- _What needs to be done_:
Without the pictures, copy all the entries below exactly.

Colored object listings
⟨
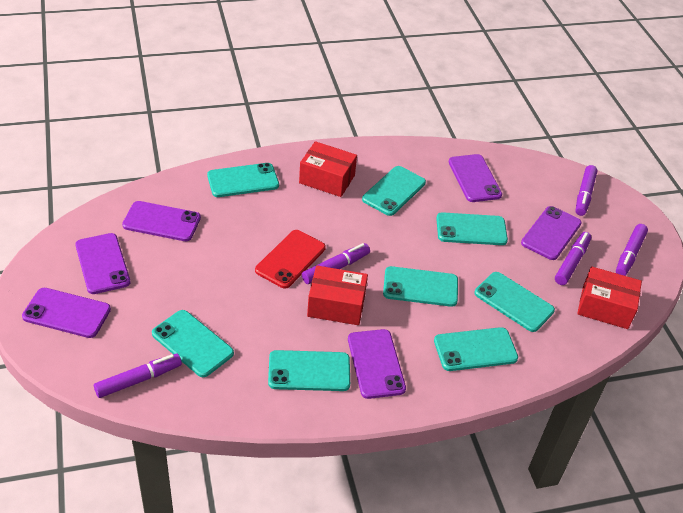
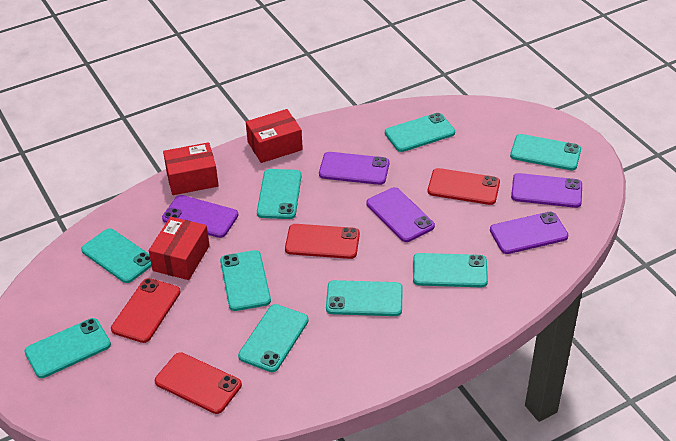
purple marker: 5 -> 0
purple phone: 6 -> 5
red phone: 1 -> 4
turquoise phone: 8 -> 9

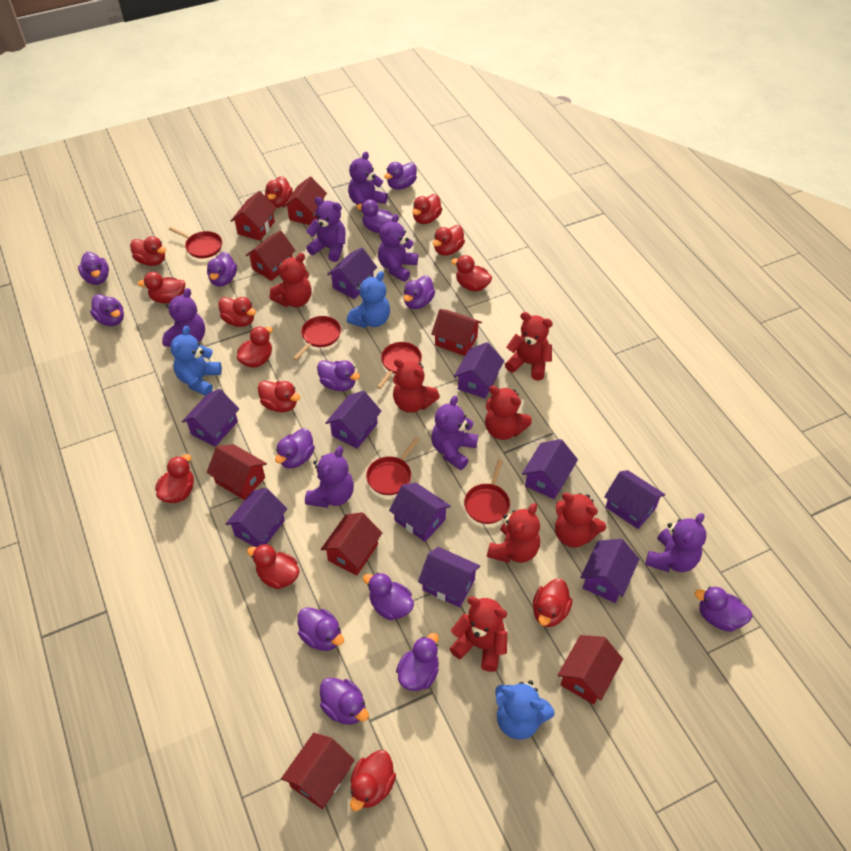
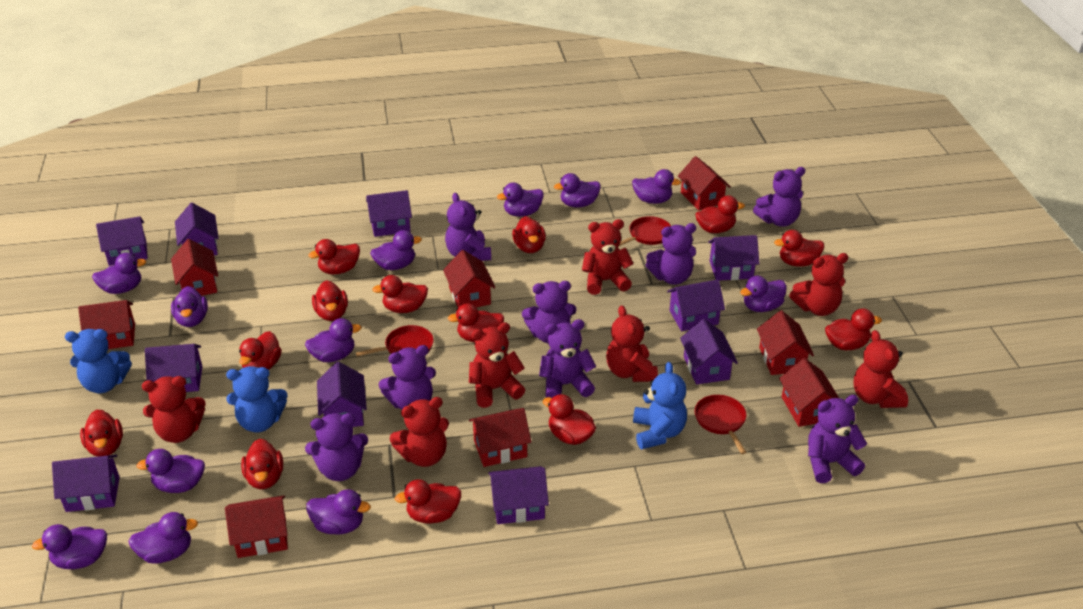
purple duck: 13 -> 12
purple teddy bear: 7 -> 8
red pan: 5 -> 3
⟩
- _Reply_:
purple marker: 5 -> 0
purple phone: 6 -> 5
red phone: 1 -> 4
turquoise phone: 8 -> 9

purple duck: 13 -> 12
purple teddy bear: 7 -> 8
red pan: 5 -> 3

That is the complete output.